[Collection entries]
-*-*-

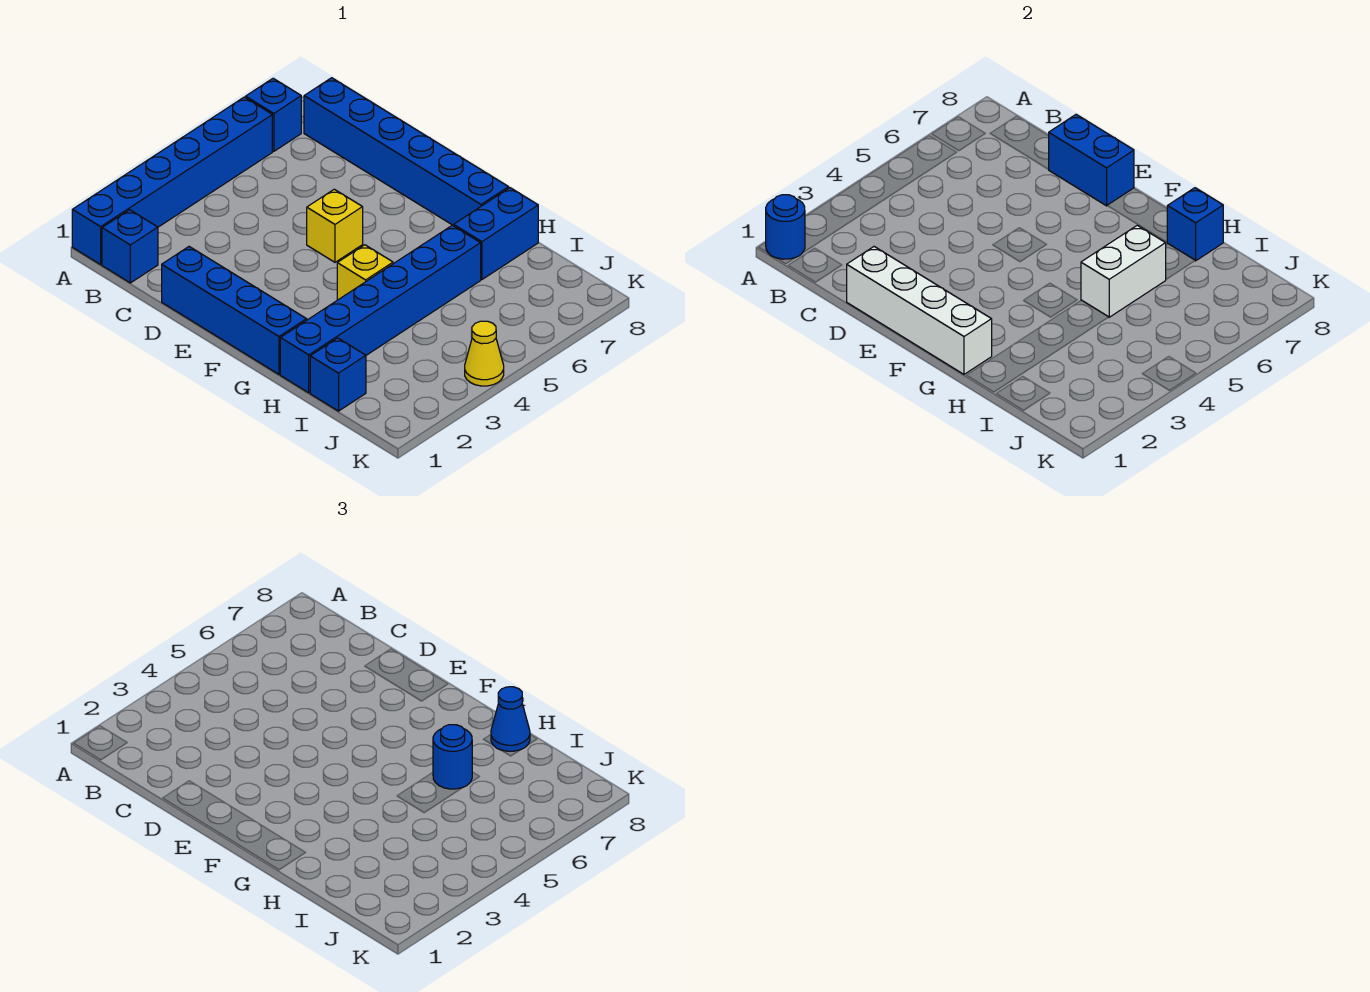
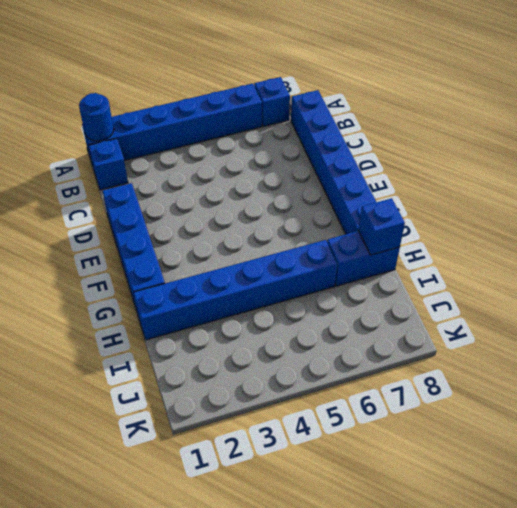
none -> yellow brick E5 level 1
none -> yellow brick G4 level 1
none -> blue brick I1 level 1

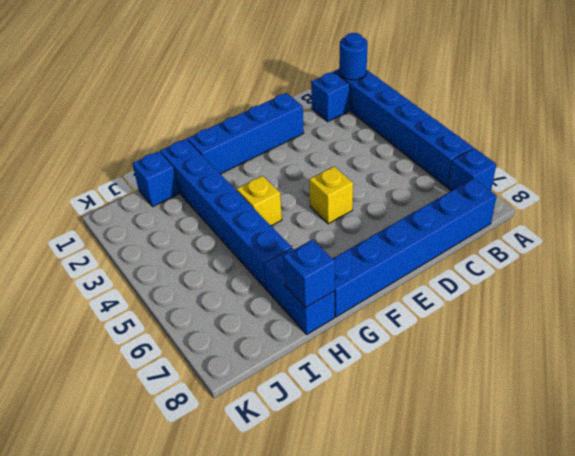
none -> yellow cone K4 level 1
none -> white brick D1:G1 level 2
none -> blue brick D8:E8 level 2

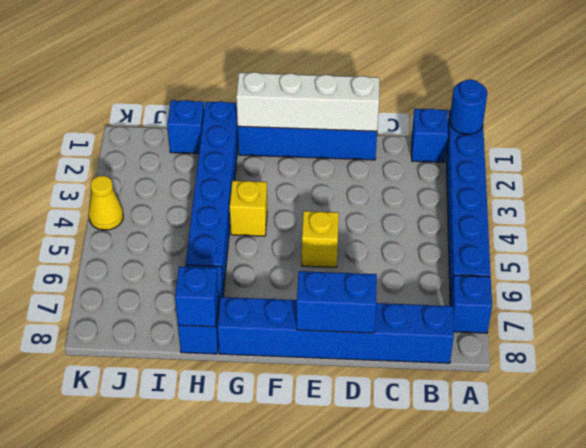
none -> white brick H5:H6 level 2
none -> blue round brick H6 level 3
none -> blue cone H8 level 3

-*-*-

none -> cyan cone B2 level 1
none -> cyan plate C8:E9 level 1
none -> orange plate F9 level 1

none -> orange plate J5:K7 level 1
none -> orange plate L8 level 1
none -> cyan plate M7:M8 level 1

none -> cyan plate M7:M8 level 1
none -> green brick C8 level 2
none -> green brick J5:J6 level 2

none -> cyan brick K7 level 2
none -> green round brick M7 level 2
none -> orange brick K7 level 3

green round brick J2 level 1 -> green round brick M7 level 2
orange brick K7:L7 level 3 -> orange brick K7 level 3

-*-*-

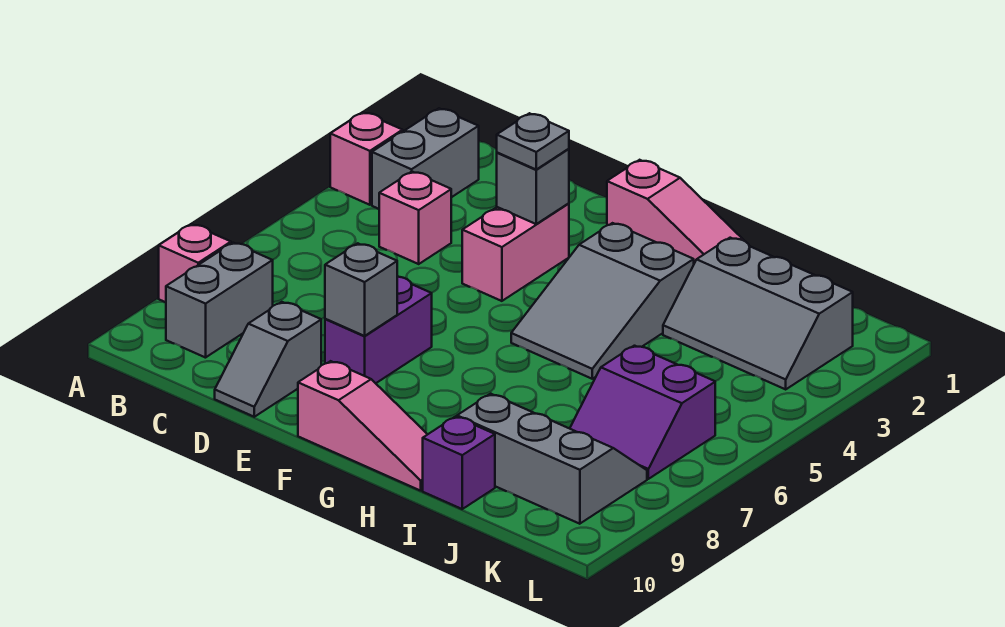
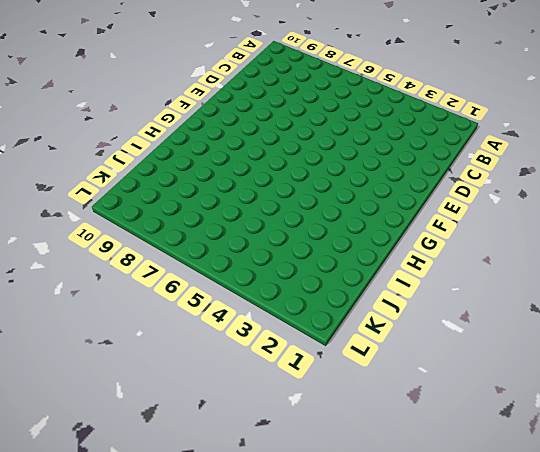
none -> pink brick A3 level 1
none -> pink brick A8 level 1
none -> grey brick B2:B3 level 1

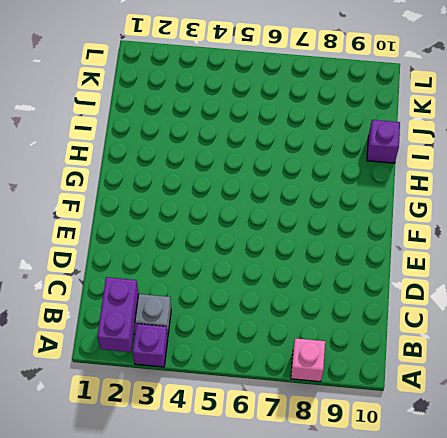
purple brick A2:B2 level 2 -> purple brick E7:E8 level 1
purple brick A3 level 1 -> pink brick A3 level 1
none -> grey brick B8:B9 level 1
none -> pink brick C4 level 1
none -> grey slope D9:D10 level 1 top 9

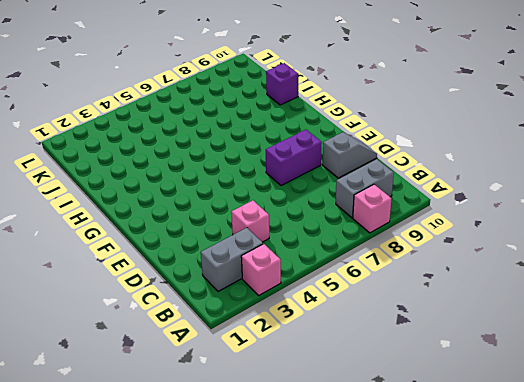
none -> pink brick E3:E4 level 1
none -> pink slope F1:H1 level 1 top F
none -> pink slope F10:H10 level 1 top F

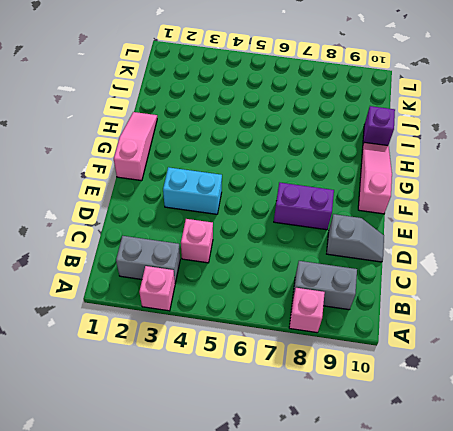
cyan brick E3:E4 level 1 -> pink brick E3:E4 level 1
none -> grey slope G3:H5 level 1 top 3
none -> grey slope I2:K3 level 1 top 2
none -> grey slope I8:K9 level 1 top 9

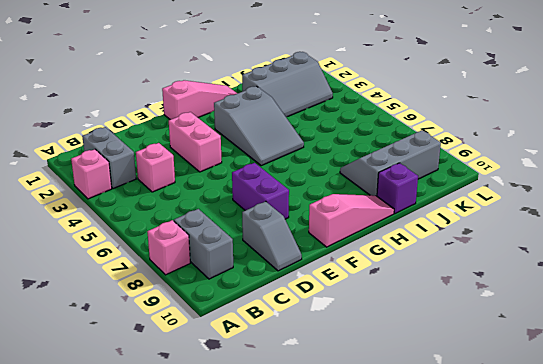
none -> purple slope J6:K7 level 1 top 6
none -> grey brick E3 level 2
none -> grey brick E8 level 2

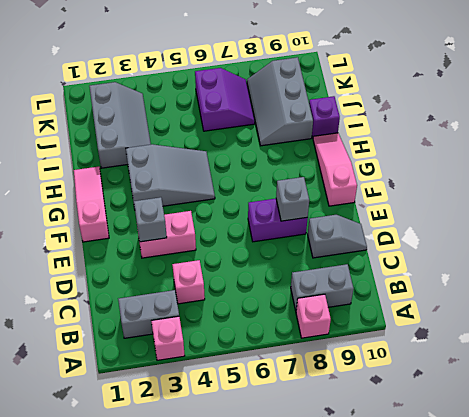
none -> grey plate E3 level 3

-*-*-

» Try it: When a line above contains the string "blue", copy that line.

» Exercise response:
none -> blue brick I1 level 1
none -> blue brick D8:E8 level 2
none -> blue round brick H6 level 3
none -> blue cone H8 level 3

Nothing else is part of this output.